• Dataset excerpts:
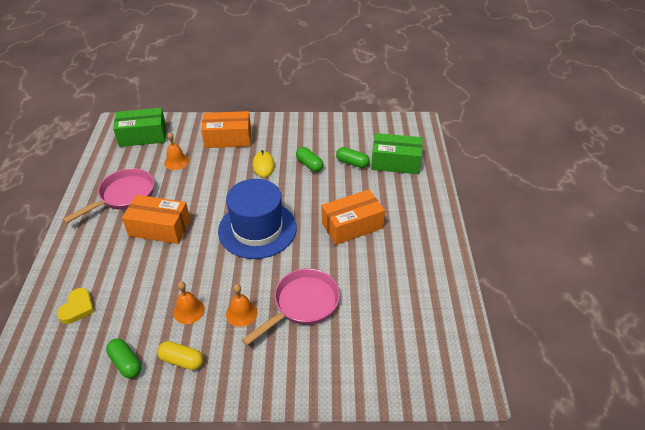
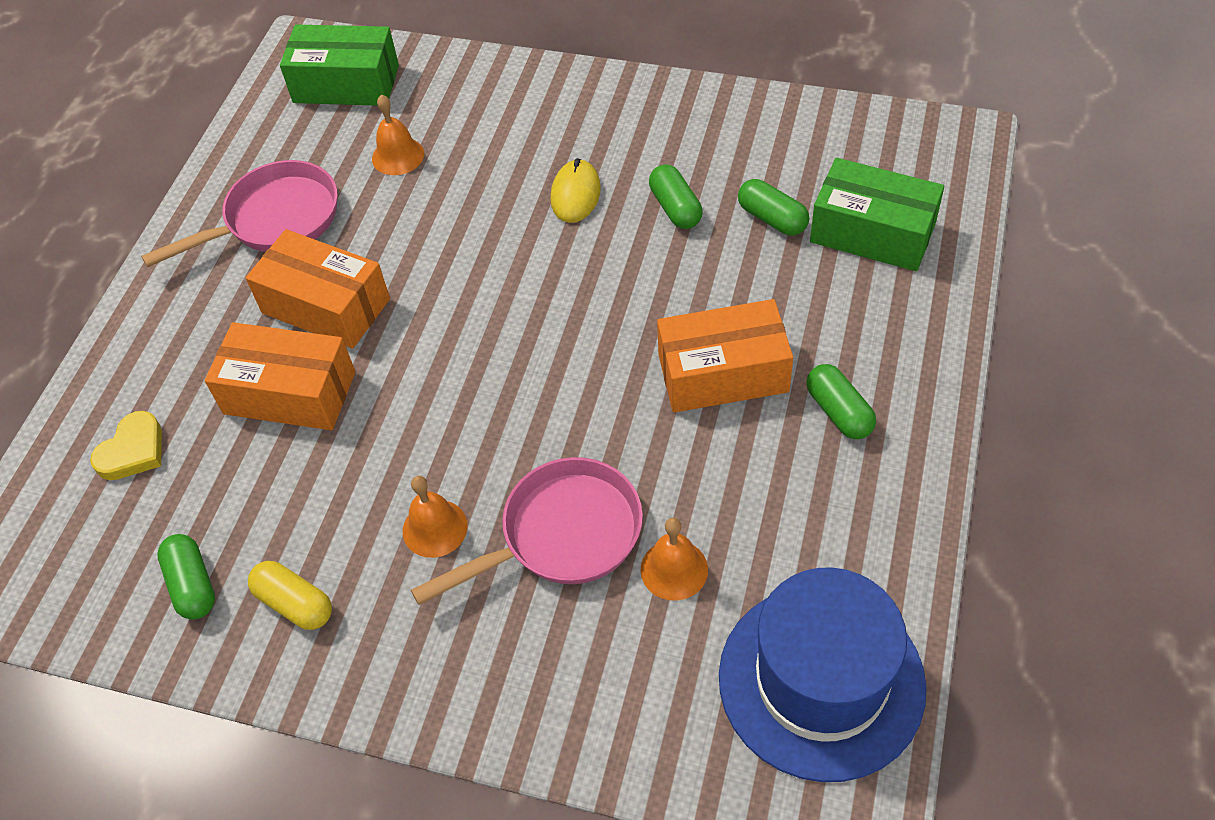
camera: 20 degrees right, 10 degrees up
orange bell [173,282,205,324] -> orange bell moved to [641,518,708,601]
orange box [201,111,251,148] -> orange box moved to [205,322,355,430]
blue hat [218,179,297,259] -> blue hat moved to [719,567,927,782]
none -> green capsule [806,364,876,439]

• Problem details: Pictures in the listing above must be skipped; everything else should be copied exactly.

• Answer to the exercise:
camera: 20 degrees right, 10 degrees up
orange bell [173,282,205,324] -> orange bell moved to [641,518,708,601]
orange box [201,111,251,148] -> orange box moved to [205,322,355,430]
blue hat [218,179,297,259] -> blue hat moved to [719,567,927,782]
none -> green capsule [806,364,876,439]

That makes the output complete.